┌─ Stored data

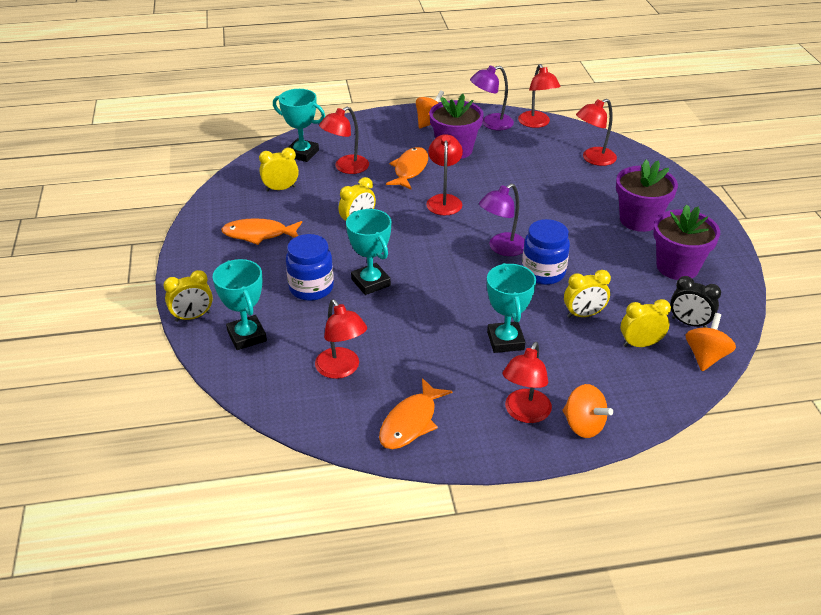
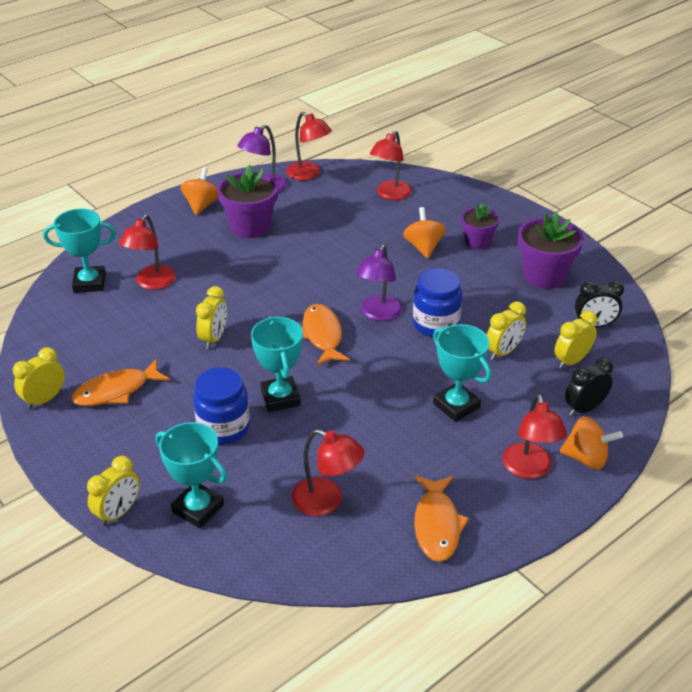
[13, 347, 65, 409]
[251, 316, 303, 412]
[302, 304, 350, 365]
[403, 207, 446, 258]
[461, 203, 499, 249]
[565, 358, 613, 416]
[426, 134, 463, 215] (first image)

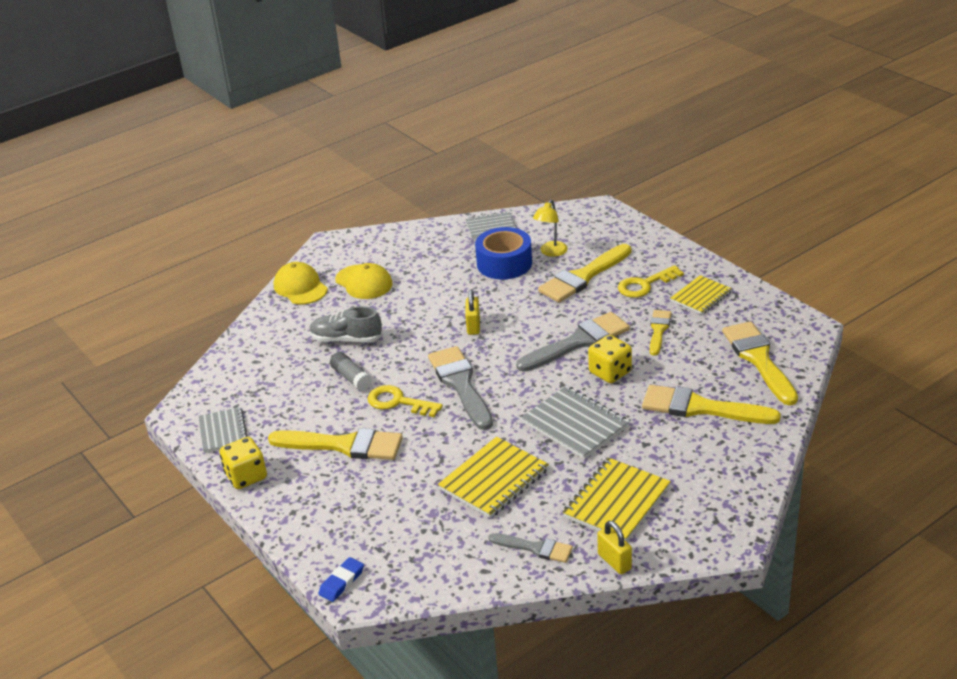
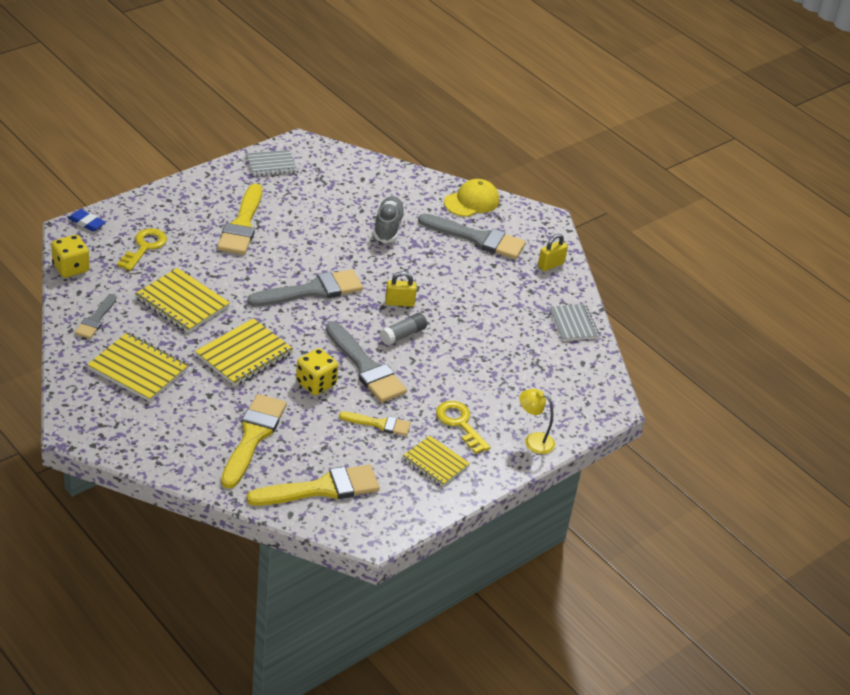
[51, 235, 90, 278]
[117, 228, 167, 271]
[195, 318, 293, 386]
[380, 313, 427, 345]
[418, 213, 526, 259]
[519, 389, 555, 454]
[538, 234, 568, 271]
[475, 227, 532, 280] (first image)
[538, 244, 631, 302] (first image)

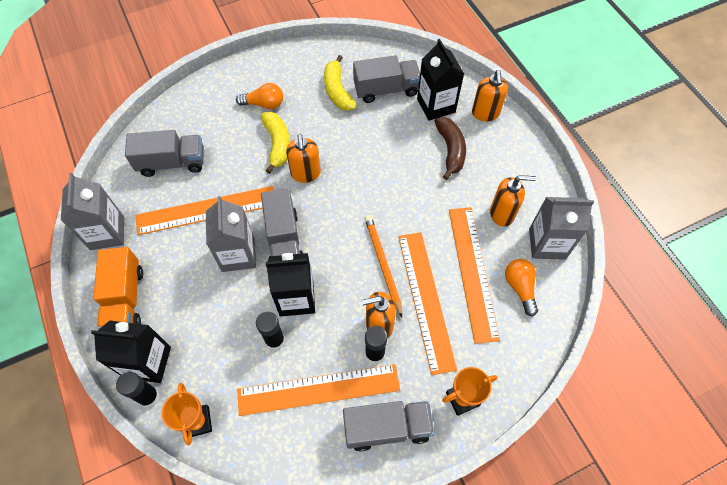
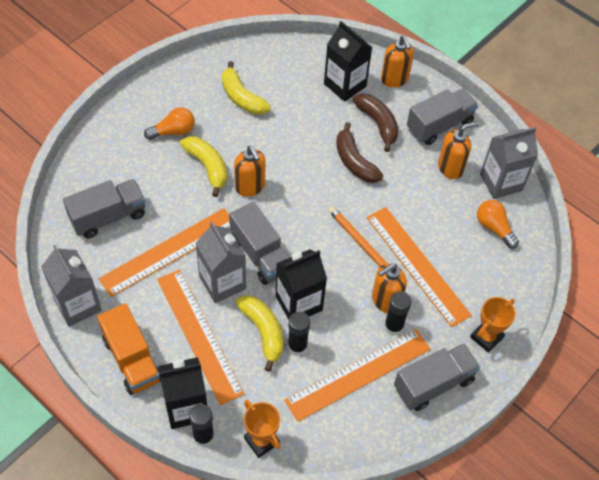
[157, 270, 244, 405]
[236, 295, 283, 372]
[336, 122, 383, 183]
[407, 88, 478, 145]

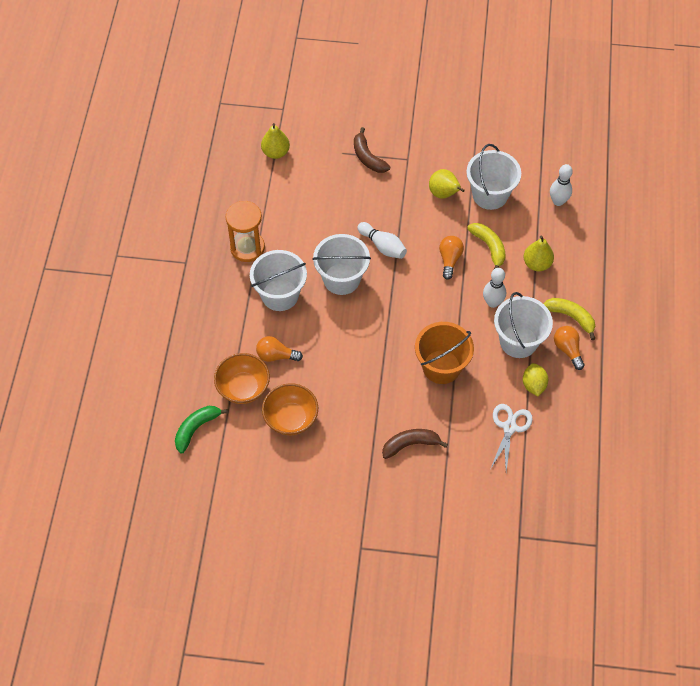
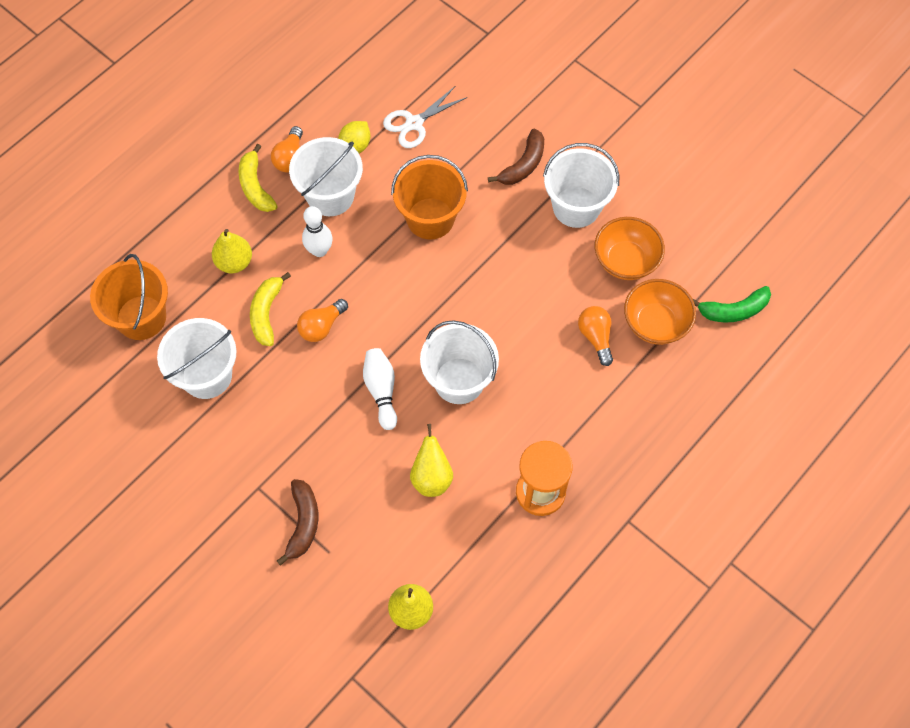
[90, 254, 168, 340]
[410, 424, 453, 497]
[488, 129, 544, 185]
[543, 143, 619, 228]
[578, 306, 613, 366]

└─

> **Goal of the exercise**: The answer should be an exact copy of the lines from the one containing "[90, 254, 168, 340]" through the last line of the entries, both included.

> **Solution to this problem**:
[90, 254, 168, 340]
[410, 424, 453, 497]
[488, 129, 544, 185]
[543, 143, 619, 228]
[578, 306, 613, 366]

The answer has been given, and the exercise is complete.